What you will do:
Set out the records below as a Markdown table with a Row column for the row number and a Text column for each line. Skip blank lines and leave the pictures out.

--

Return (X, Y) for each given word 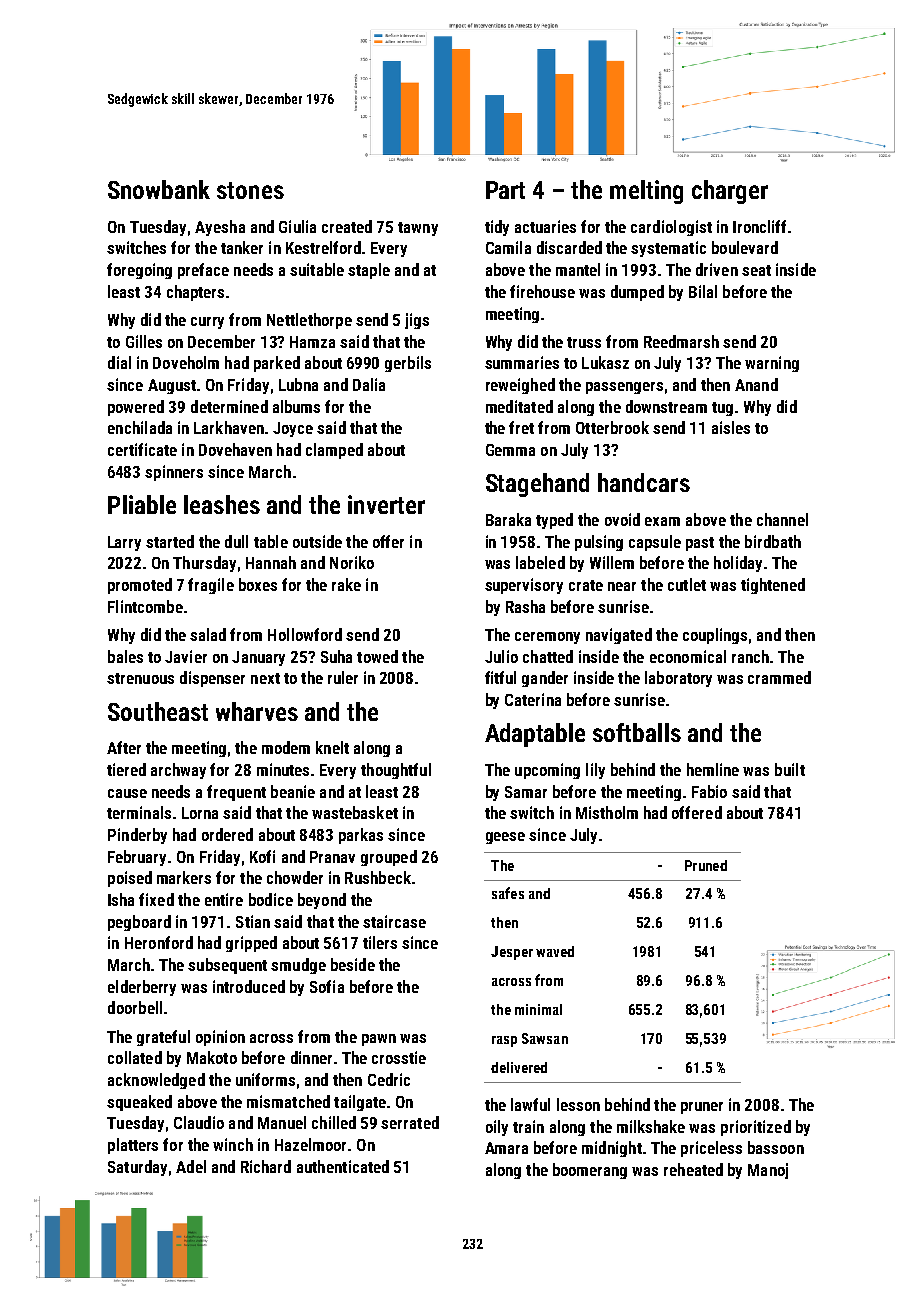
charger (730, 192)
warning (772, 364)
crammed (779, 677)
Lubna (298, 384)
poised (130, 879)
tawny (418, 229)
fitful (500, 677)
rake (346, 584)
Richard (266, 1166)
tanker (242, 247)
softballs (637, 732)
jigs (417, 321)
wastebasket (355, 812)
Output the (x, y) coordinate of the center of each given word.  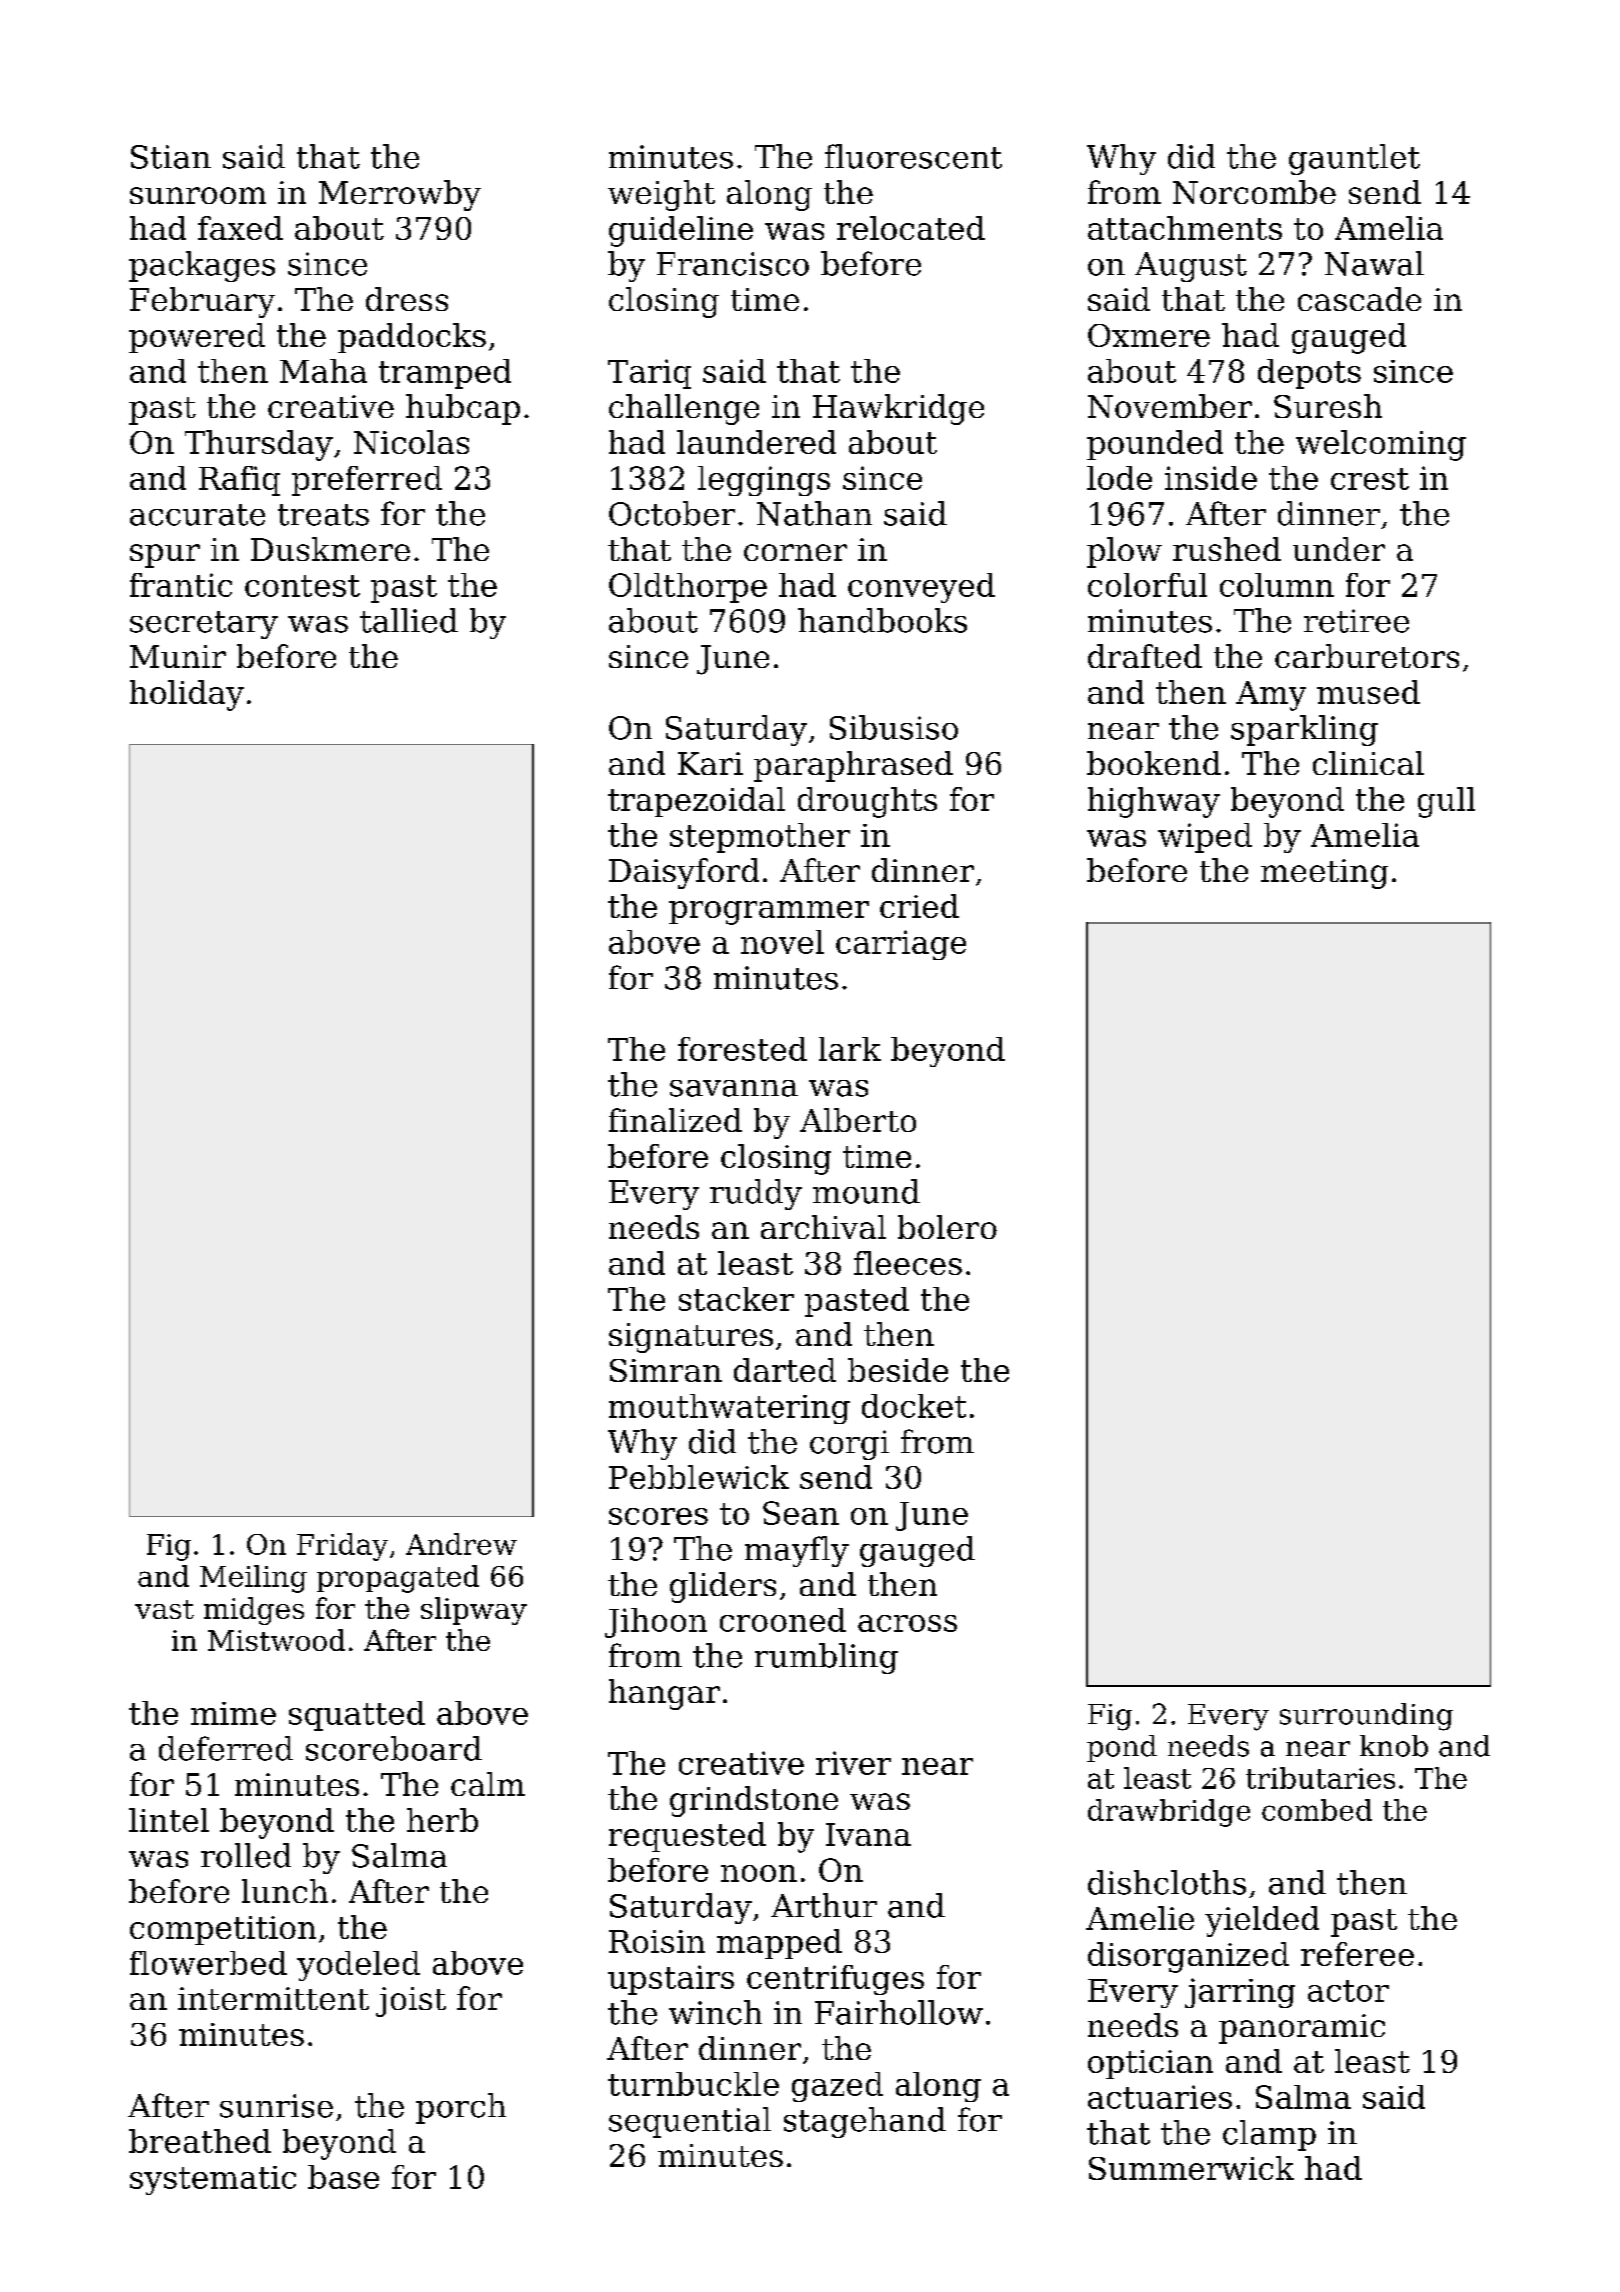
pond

--

Solved problem:
| Row | Text |
|---|---|
| 1 | Return (X, Y) for each given word  |
| 2 | charger (730, 192) |
| 3 | warning (772, 364) |
| 4 | crammed (779, 677) |
| 5 | Lubna (298, 384) |
| 6 | poised (130, 879) |
| 7 | tawny (418, 229) |
| 8 | fitful (500, 677) |
| 9 | rake (346, 584) |
| 10 | Richard (266, 1166) |
| 11 | tanker (242, 247) |
| 12 | softballs (637, 732) |
| 13 | jigs (417, 321) |
| 14 | wastebasket (355, 812) |
| 15 | Output the (x, y) coordinate of the center of each given word.   |
| 16 | pond |